Entries taken from a collection:
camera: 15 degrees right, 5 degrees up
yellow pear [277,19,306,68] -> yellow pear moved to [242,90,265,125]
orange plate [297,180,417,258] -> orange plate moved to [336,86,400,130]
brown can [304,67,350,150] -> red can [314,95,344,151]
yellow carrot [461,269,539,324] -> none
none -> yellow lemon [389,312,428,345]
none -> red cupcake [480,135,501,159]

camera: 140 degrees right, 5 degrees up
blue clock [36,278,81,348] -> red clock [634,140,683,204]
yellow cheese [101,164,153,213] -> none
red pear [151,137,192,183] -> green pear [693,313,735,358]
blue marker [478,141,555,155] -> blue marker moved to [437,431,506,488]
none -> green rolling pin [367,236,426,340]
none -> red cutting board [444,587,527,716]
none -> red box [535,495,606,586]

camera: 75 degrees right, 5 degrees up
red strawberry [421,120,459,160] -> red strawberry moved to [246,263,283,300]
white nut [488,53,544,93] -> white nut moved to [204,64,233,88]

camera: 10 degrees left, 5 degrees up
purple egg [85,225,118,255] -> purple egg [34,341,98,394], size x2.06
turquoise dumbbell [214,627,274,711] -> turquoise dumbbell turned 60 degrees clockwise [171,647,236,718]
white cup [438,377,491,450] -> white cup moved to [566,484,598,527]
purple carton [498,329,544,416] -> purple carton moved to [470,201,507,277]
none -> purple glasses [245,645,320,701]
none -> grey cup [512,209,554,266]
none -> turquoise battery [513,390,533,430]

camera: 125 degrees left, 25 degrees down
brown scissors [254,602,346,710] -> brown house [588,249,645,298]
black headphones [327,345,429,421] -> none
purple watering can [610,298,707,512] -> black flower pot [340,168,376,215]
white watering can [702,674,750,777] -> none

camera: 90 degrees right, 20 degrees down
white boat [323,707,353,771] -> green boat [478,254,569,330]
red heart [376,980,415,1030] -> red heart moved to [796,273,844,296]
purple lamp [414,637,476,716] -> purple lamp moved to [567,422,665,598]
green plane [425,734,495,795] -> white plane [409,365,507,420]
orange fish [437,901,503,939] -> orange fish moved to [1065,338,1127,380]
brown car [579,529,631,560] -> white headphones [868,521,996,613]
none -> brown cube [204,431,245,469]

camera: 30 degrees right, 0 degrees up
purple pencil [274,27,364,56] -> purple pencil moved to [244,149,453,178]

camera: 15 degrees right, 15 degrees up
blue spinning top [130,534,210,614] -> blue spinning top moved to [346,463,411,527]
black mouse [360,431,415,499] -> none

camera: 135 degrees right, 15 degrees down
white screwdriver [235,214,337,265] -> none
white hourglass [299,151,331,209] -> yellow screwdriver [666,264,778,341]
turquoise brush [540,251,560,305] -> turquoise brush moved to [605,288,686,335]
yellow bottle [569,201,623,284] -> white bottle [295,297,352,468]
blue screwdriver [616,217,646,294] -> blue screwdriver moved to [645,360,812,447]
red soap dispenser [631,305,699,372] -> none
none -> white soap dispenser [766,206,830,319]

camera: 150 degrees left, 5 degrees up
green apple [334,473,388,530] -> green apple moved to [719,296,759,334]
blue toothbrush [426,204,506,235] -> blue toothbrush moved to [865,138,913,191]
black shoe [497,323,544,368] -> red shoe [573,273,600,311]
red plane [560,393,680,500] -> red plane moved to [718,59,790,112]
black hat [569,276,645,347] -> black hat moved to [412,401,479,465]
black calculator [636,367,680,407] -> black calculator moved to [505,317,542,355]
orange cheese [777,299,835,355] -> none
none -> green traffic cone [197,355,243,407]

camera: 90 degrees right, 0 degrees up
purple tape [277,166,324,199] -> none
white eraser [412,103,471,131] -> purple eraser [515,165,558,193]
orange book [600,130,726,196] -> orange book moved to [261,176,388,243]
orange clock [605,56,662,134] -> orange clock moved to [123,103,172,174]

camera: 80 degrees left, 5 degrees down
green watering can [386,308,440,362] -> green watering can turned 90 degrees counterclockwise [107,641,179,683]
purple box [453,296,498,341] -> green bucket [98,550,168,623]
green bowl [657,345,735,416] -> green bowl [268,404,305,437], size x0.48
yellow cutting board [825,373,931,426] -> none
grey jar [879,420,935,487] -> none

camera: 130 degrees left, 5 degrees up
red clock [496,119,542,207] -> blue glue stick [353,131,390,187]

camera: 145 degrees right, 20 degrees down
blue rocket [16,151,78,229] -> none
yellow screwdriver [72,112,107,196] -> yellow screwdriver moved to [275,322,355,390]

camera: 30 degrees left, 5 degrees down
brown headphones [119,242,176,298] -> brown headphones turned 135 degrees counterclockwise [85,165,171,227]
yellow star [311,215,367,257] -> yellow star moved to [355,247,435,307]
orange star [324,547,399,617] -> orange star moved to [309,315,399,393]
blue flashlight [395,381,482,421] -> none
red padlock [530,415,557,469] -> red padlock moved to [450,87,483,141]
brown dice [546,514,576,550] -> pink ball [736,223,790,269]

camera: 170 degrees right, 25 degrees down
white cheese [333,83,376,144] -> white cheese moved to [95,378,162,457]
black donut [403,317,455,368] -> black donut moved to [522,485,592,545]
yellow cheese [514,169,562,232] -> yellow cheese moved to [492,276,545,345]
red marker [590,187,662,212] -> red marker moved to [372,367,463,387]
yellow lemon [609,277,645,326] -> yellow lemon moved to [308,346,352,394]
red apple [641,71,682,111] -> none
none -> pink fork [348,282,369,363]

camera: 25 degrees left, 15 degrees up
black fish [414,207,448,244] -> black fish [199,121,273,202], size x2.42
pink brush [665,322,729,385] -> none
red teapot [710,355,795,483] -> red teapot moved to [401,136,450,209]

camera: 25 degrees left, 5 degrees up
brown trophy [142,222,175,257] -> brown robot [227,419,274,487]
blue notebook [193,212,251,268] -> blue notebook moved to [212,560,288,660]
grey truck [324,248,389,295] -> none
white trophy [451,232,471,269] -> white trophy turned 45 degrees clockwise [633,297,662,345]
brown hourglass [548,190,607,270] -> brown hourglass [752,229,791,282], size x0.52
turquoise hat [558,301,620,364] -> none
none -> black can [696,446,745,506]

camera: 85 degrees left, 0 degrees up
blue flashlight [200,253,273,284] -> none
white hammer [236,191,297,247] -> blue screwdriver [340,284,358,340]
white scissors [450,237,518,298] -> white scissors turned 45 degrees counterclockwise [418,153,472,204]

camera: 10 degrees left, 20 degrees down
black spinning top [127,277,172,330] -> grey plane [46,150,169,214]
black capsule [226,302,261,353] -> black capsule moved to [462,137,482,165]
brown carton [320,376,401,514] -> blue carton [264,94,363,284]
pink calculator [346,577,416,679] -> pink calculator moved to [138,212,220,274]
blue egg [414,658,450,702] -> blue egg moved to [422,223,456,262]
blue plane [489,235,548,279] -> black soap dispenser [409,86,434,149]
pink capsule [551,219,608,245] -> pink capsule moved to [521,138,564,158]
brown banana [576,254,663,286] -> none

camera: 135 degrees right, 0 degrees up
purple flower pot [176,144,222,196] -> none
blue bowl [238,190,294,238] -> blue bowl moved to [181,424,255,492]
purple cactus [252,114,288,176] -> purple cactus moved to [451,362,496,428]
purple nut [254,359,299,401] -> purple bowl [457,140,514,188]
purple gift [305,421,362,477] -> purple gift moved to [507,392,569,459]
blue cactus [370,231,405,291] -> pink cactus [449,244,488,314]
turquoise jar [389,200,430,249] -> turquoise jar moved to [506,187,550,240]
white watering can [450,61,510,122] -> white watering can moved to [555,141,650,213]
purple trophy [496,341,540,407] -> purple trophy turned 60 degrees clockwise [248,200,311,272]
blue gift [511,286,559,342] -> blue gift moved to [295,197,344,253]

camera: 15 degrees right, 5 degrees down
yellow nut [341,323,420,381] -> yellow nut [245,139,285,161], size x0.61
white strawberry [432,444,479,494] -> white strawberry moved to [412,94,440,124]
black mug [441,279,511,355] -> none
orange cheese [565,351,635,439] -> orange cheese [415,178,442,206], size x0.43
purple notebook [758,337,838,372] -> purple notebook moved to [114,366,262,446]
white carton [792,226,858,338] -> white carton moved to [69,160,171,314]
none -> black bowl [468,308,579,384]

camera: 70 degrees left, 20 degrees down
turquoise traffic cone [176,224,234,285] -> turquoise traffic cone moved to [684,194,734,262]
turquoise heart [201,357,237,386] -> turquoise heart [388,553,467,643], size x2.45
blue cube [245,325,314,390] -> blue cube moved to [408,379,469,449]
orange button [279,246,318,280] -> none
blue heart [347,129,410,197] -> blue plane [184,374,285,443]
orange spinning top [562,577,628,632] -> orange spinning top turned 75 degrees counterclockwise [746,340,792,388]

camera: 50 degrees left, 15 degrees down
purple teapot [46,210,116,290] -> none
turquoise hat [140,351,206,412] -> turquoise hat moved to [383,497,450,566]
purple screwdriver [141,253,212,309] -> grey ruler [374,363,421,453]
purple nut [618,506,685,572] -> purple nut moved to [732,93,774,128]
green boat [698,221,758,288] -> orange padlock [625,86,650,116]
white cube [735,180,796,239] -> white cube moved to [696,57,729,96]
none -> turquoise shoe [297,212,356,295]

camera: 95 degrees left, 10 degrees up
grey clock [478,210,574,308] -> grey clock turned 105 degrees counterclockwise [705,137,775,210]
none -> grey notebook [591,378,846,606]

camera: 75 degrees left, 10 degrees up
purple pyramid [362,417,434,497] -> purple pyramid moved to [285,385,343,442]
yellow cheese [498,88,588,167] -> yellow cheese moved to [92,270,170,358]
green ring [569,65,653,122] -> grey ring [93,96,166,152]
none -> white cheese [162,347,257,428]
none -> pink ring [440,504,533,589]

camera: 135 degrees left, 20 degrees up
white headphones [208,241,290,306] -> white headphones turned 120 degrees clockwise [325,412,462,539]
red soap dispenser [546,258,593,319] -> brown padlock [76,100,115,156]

# Task goal
Find every line of the data that includes the string "plane". Copy each of those lines.

# Expected output
green plane [425,734,495,795] -> white plane [409,365,507,420]
red plane [560,393,680,500] -> red plane moved to [718,59,790,112]
black spinning top [127,277,172,330] -> grey plane [46,150,169,214]
blue plane [489,235,548,279] -> black soap dispenser [409,86,434,149]
blue heart [347,129,410,197] -> blue plane [184,374,285,443]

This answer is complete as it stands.